> _Data segment_:
----------

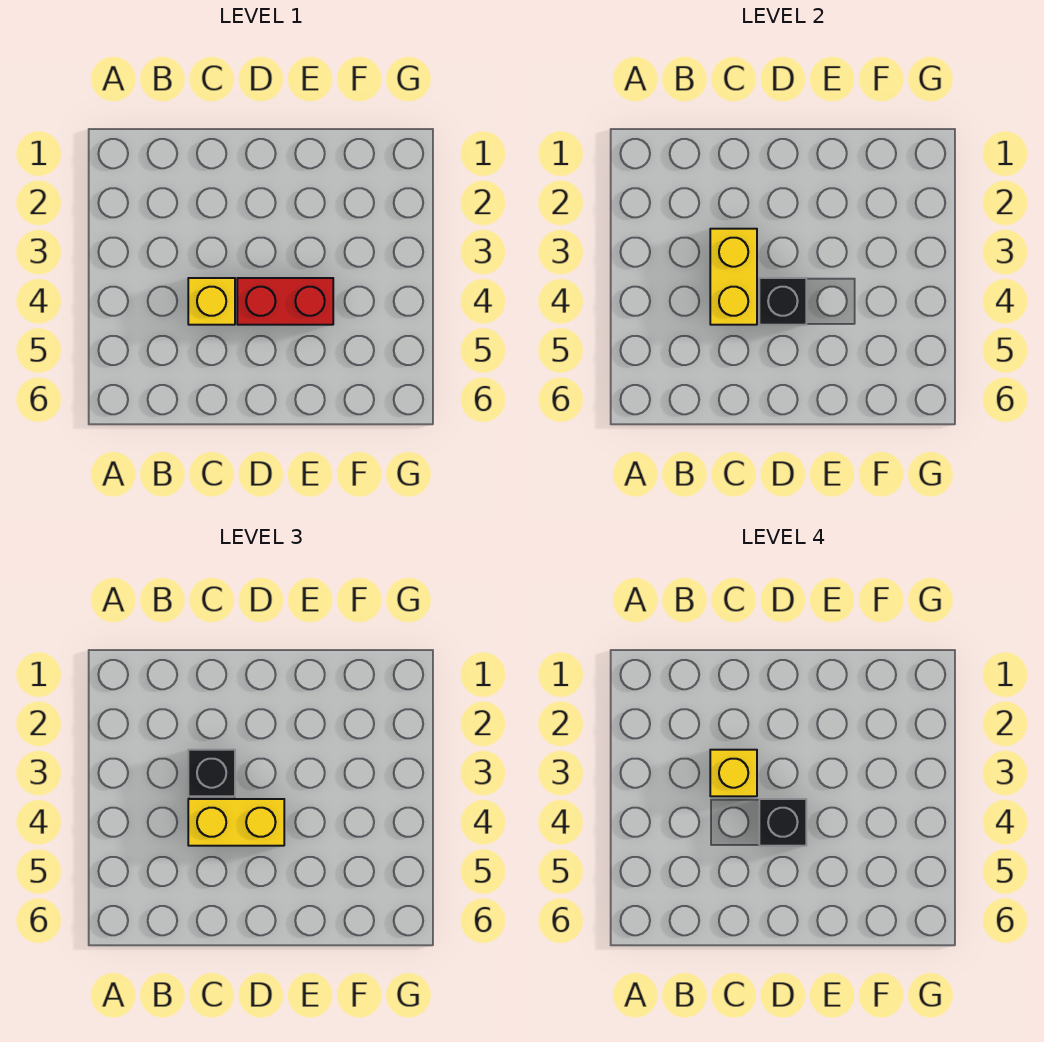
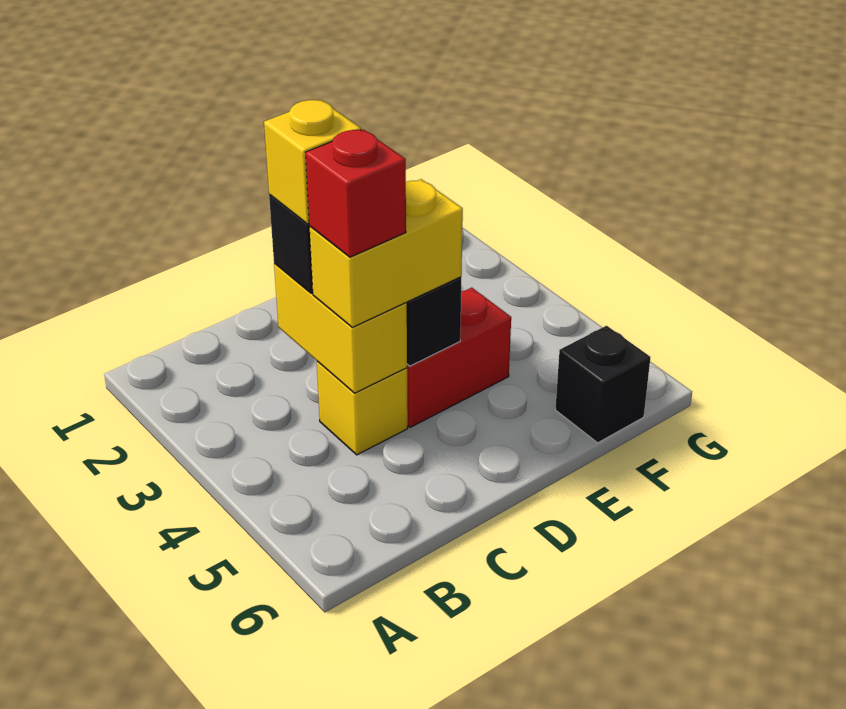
none -> red brick C4 level 4
black brick D4 level 4 -> black brick F6 level 1

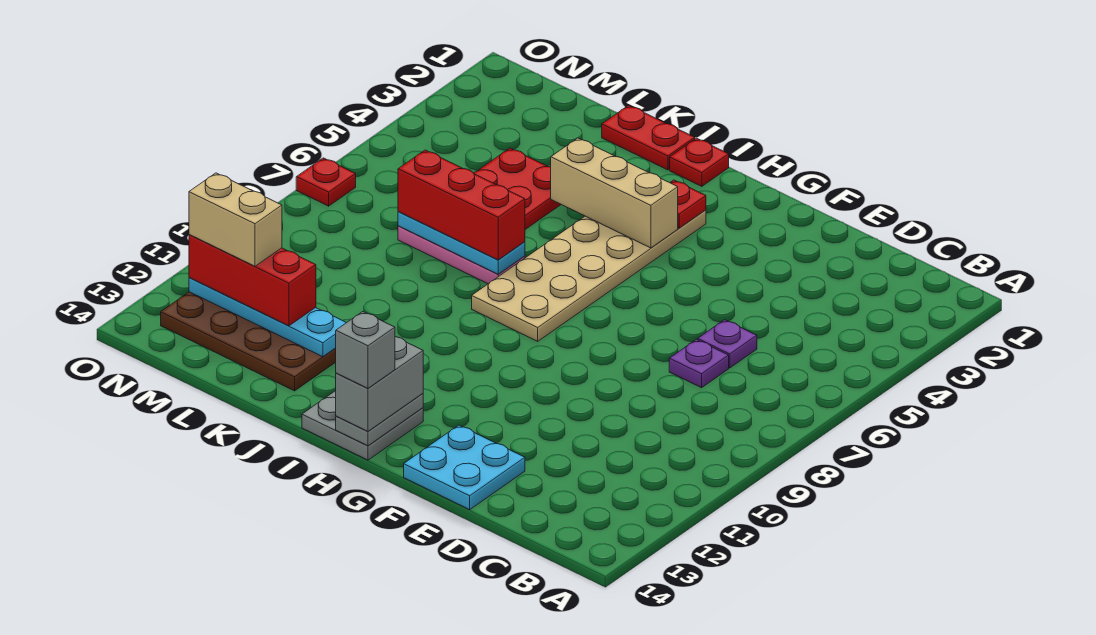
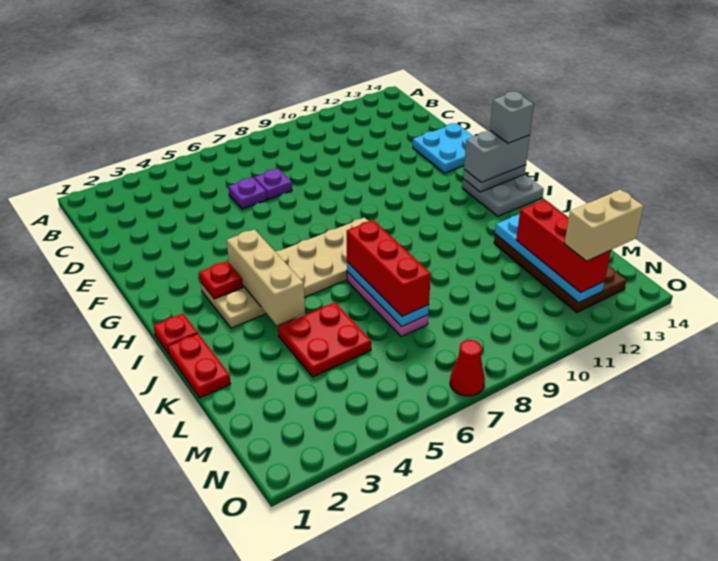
tan brick M12:N12 level 4 -> tan brick N12:N13 level 4
red plate O7 level 1 -> red cone O7 level 1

----------

> _Problem statement_: Copy out every line from the data above that has "brick" in it.

> _Response to the task_:
none -> red brick C4 level 4
black brick D4 level 4 -> black brick F6 level 1
tan brick M12:N12 level 4 -> tan brick N12:N13 level 4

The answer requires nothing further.